_Work instruction_
Please copy each line in the records below that contains the string "white".

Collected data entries
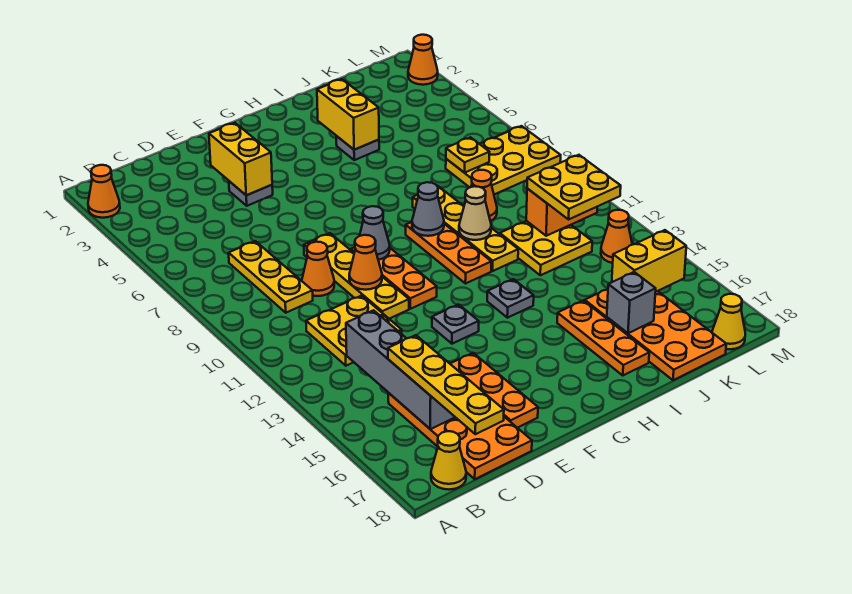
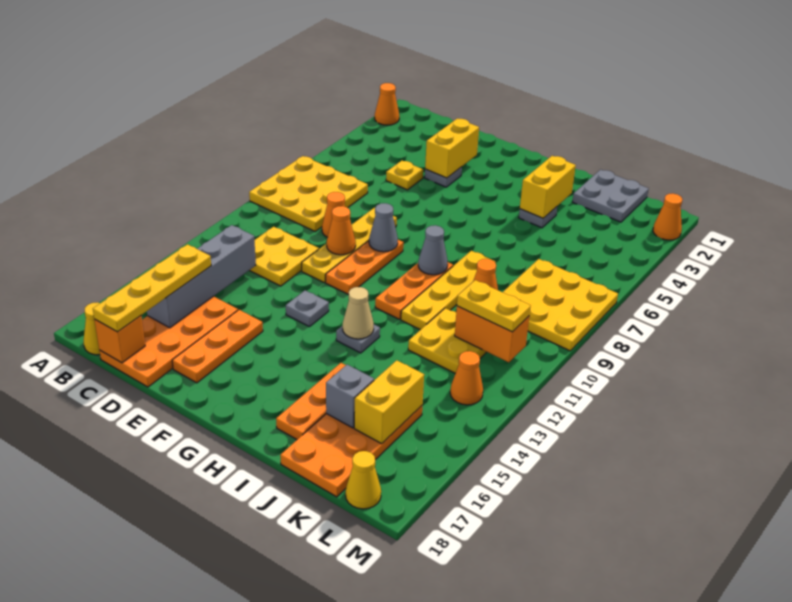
yellow plate C7:C9 level 1 -> yellow plate A7:C9 level 1
none -> orange brick C18 level 2
tan cone I10 level 2 -> tan cone H13 level 2
none -> grey plate J1:K2 level 1
yellow plate K7:M8 level 1 -> yellow plate K7:M9 level 1
yellow plate K7 level 2 -> yellow plate D5 level 1
yellow plate K11:L12 level 3 -> yellow plate K11:L11 level 3
yellow brick K15:L15 level 2 -> yellow brick K15:K16 level 2

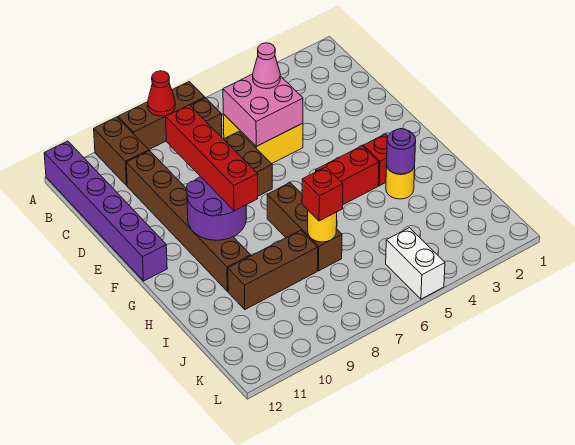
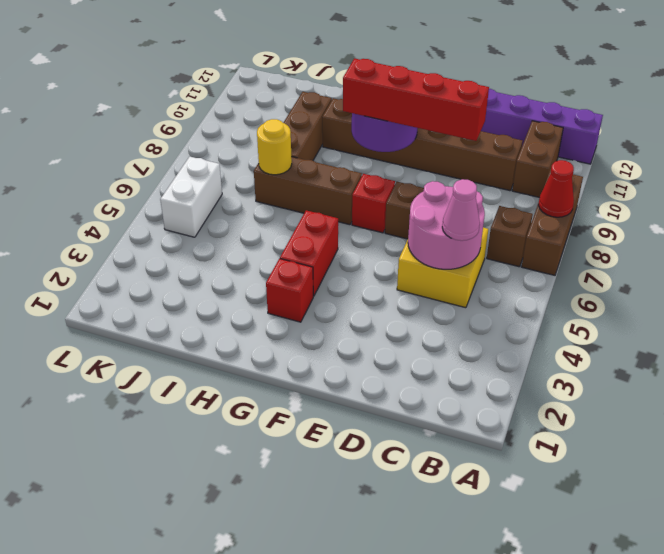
brown brick A10:B10 level 1 -> brown brick B10:B11 level 1
pink brick C5:D6 level 2 -> pink round brick C5:D6 level 2
yellow round brick H3 level 1 -> none
purple round brick H3 level 2 -> none
red brick I7 level 3 -> red brick F7 level 1
white brick K5:L5 level 1 -> white brick K5:K6 level 1

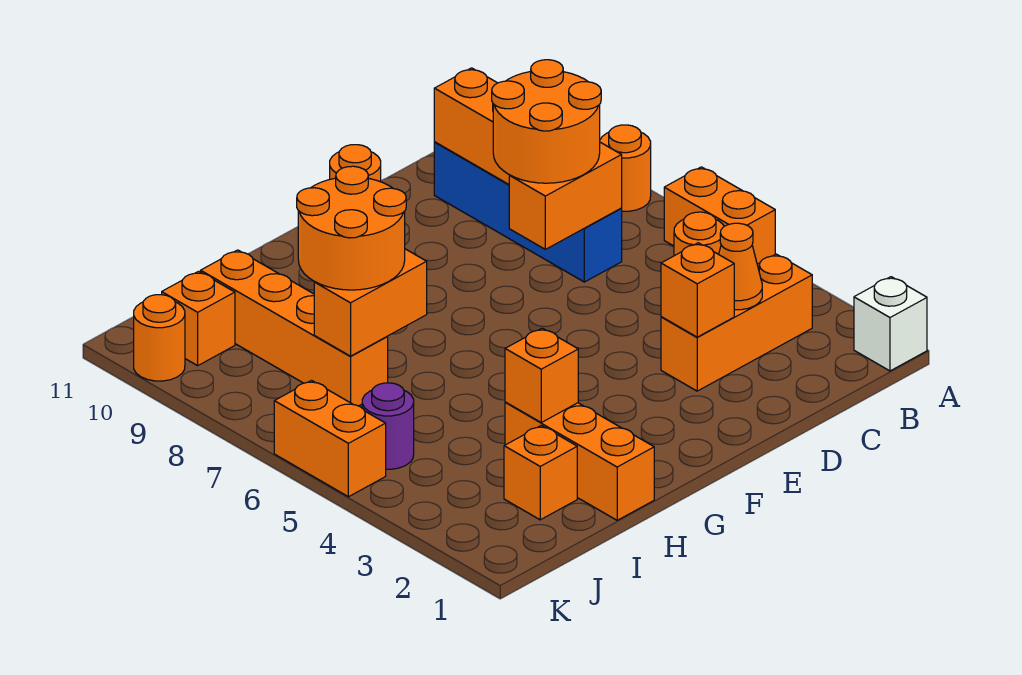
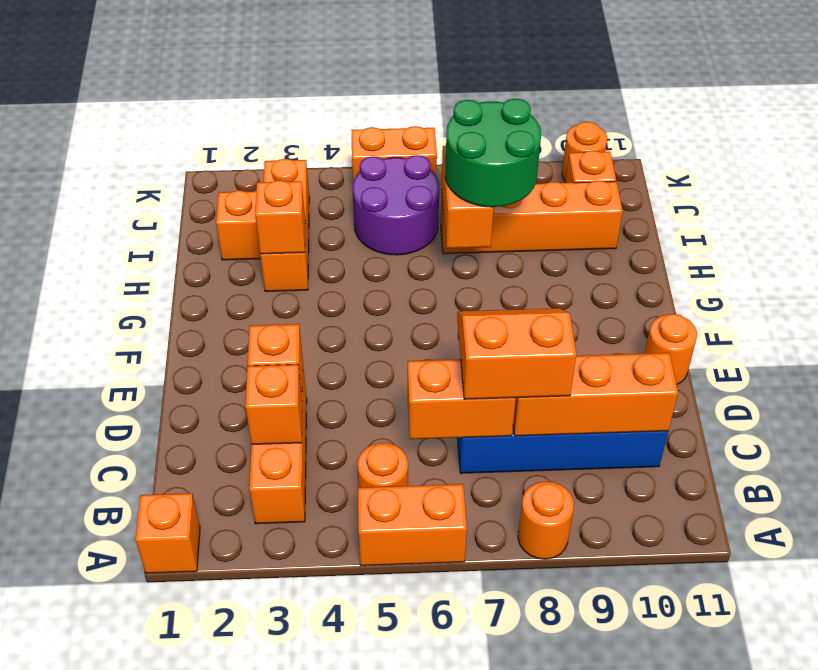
white brick A1 level 1 -> orange brick A1 level 1
orange cone C3 level 2 -> orange brick C3 level 2
orange brick C7:D7 level 2 -> orange brick C6:C7 level 2
orange round brick C7:D8 level 3 -> orange slope C7:D8 level 3 top C
orange brick H1:H3 level 1 -> orange brick H3:J3 level 1
orange round brick H7:I8 level 3 -> green round brick H7:I8 level 3
purple round brick J5 level 1 -> purple round brick I5:J6 level 1

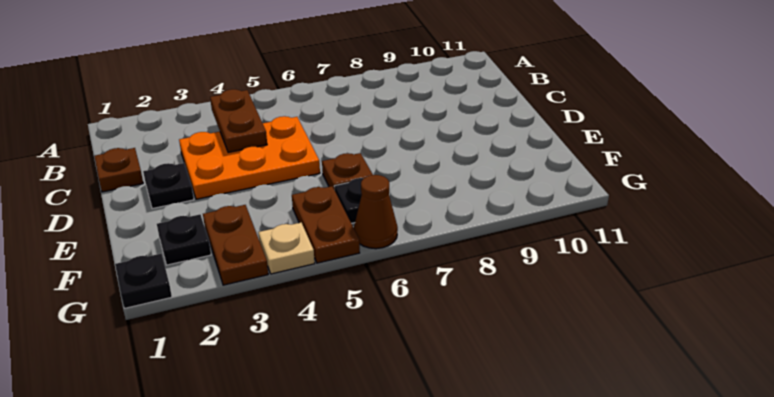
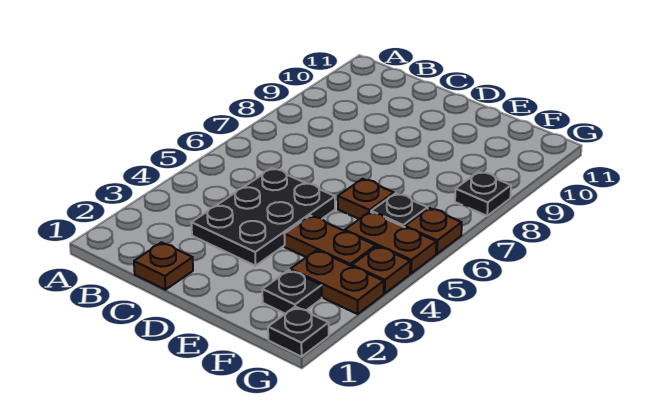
brown plate B4:C4 level 2 -> brown plate E4:F4 level 1
orange plate C3:D5 level 1 -> black plate C3:D5 level 1
black plate D2 level 1 -> black plate G8 level 1
tan plate G4 level 1 -> brown plate G4 level 1
brown cone G6 level 1 -> brown plate G6 level 1

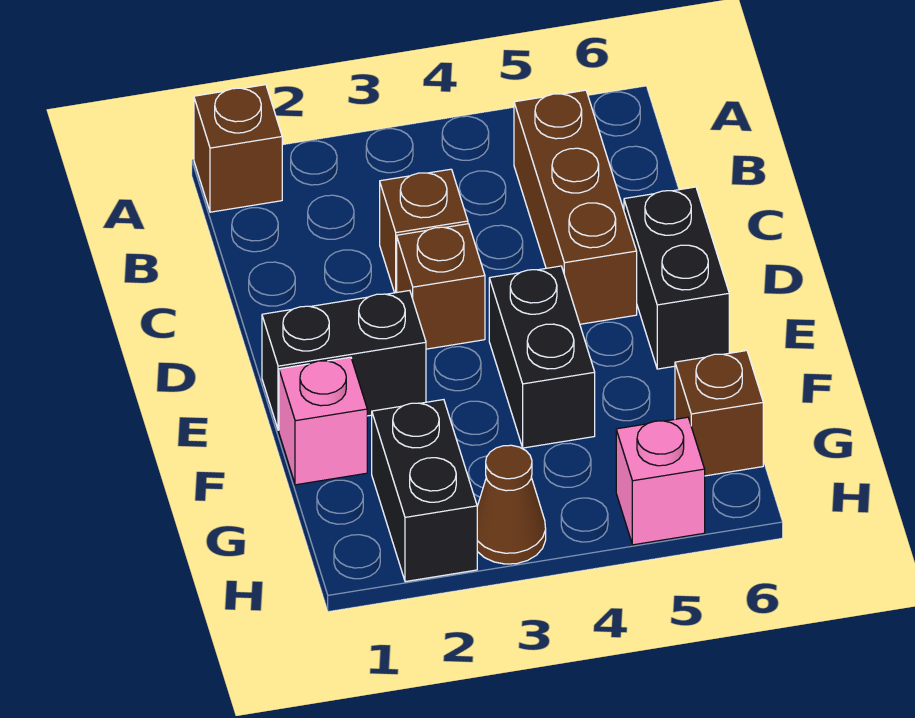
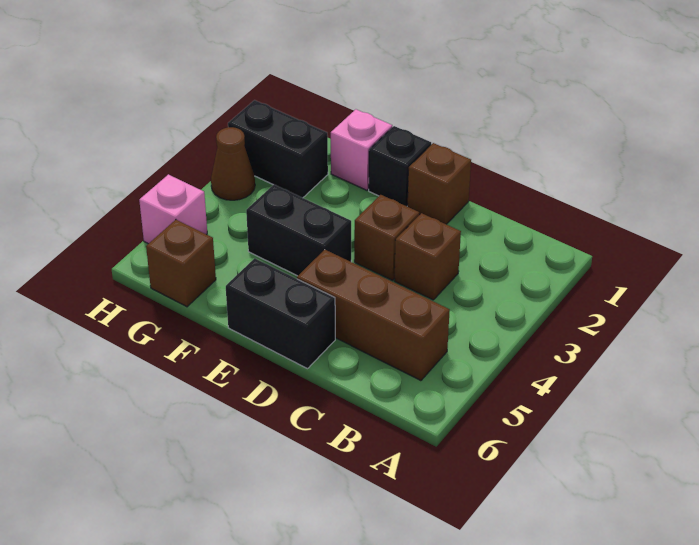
brown brick A1 level 1 -> brown brick D1 level 1
black brick E1:E2 level 1 -> black brick E1 level 1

_Task response_
white brick K5:L5 level 1 -> white brick K5:K6 level 1
white brick A1 level 1 -> orange brick A1 level 1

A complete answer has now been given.